- _Exercise description_
Which lines to output? The line containing "[414,463,513,552]" and every line after it in the data below, each copied exactly.

- _Collected data_
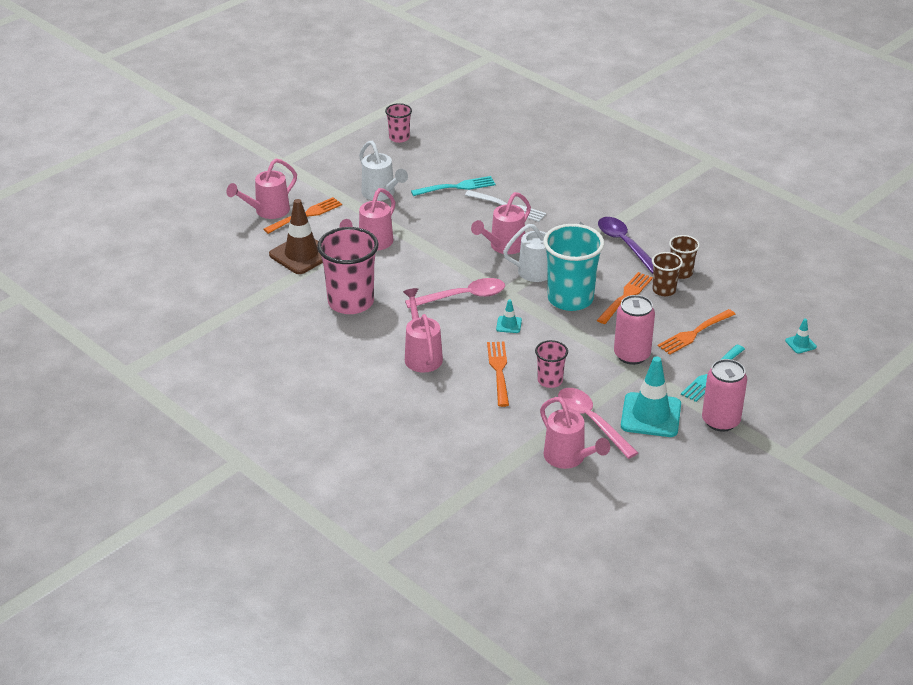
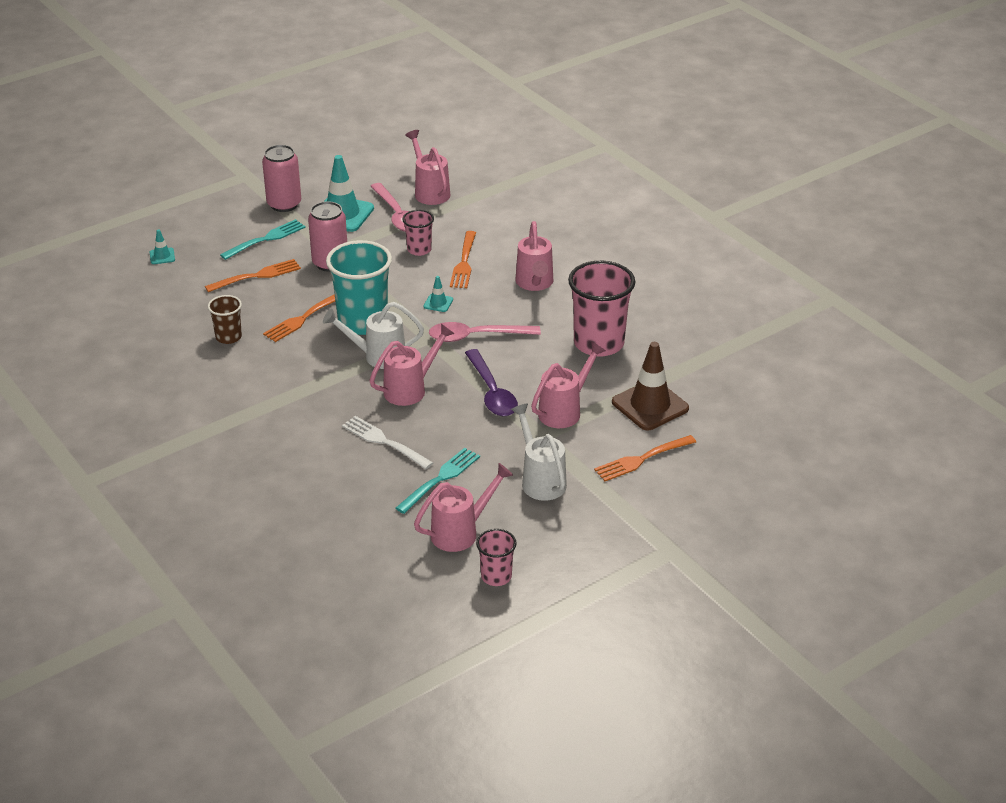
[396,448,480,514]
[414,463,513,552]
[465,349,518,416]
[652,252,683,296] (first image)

- _Written answer_
[414,463,513,552]
[465,349,518,416]
[652,252,683,296] (first image)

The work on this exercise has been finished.